[[ Available data open ]]

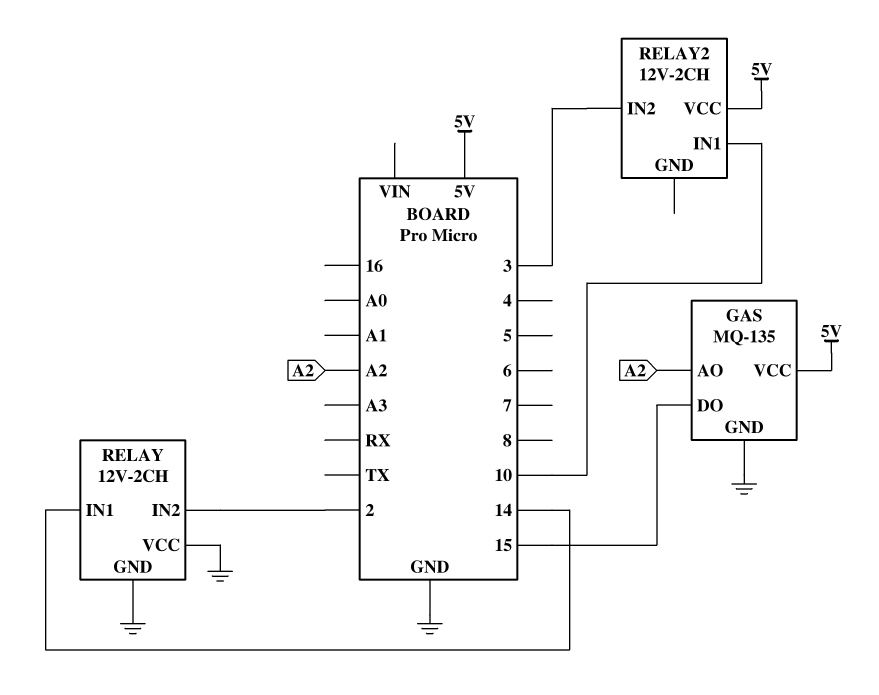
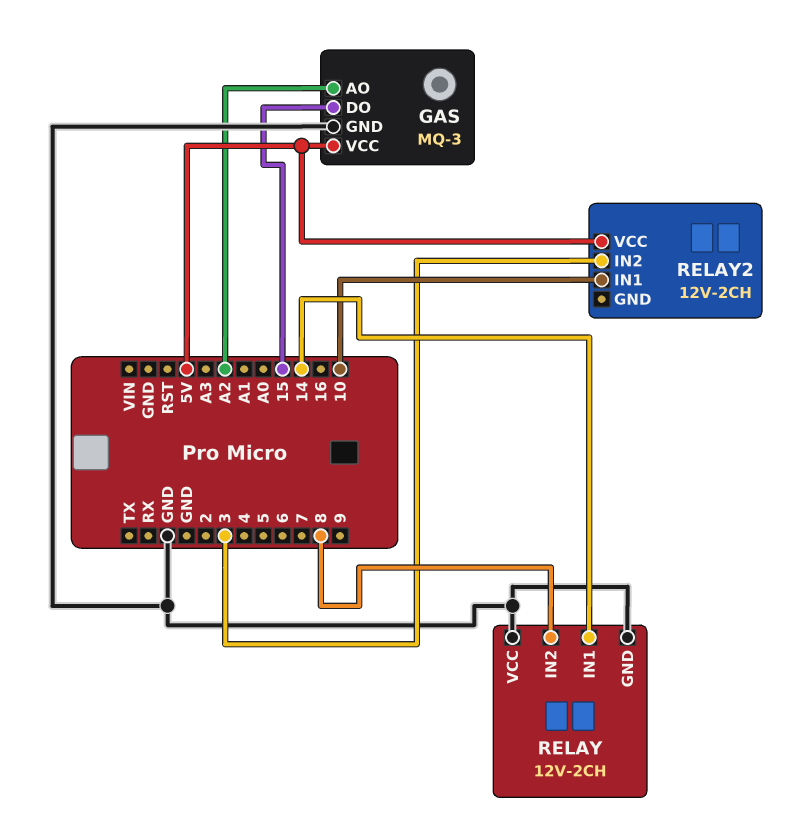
GAS: MQ-135 -> MQ-3
RELAY pin IN2: 2 -> 8

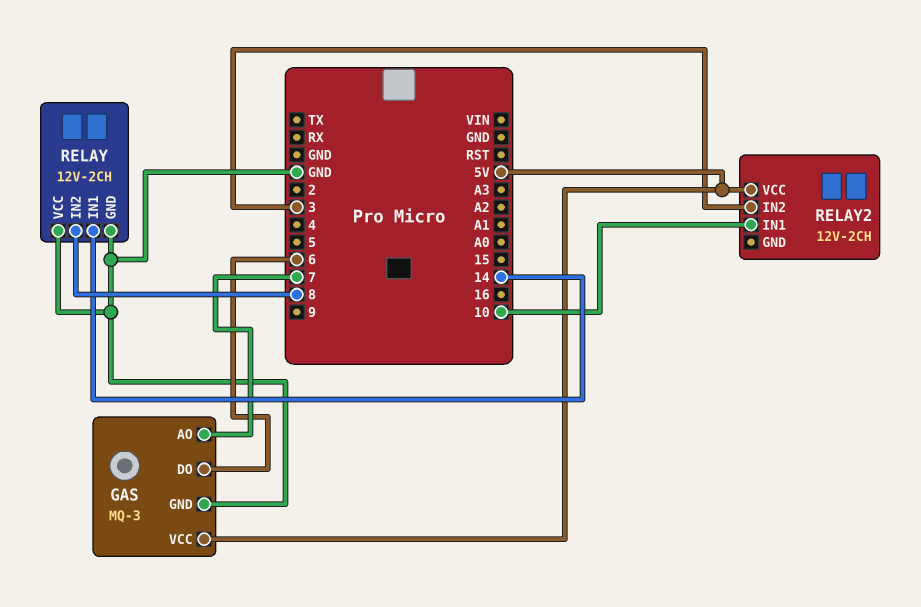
GAS pin AO: A2 -> 7
GAS pin DO: 15 -> 6

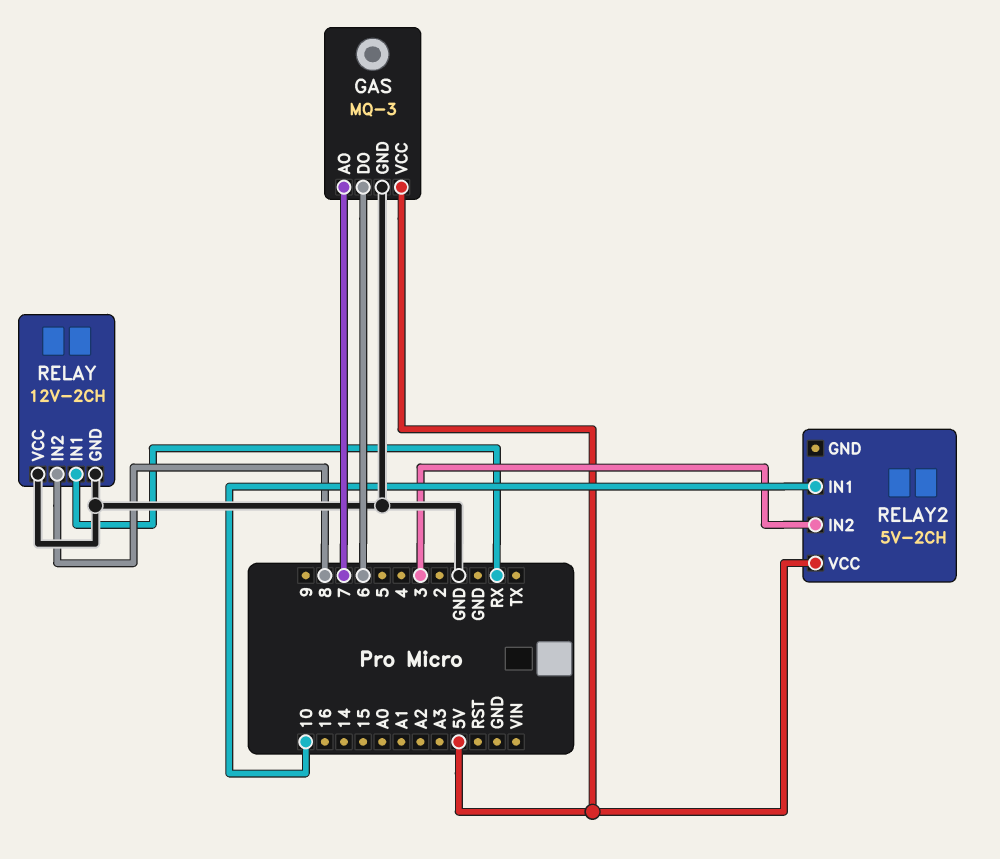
RELAY pin IN1: 14 -> RX
RELAY2: 12V-2CH -> 5V-2CH

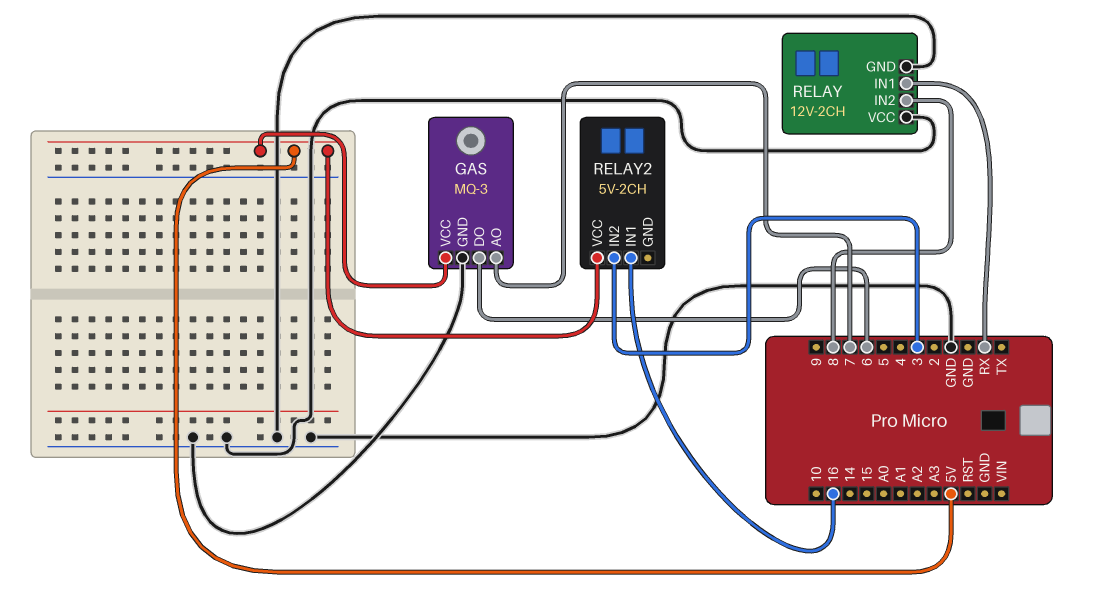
RELAY2 pin IN1: 10 -> 16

[[ Available data closed ]]

* [To do]:
The records above must be repeated in full and exactly, but without any of the pictures.

* [Solved problem]:
GAS: MQ-135 -> MQ-3
RELAY pin IN2: 2 -> 8

GAS pin AO: A2 -> 7
GAS pin DO: 15 -> 6

RELAY pin IN1: 14 -> RX
RELAY2: 12V-2CH -> 5V-2CH

RELAY2 pin IN1: 10 -> 16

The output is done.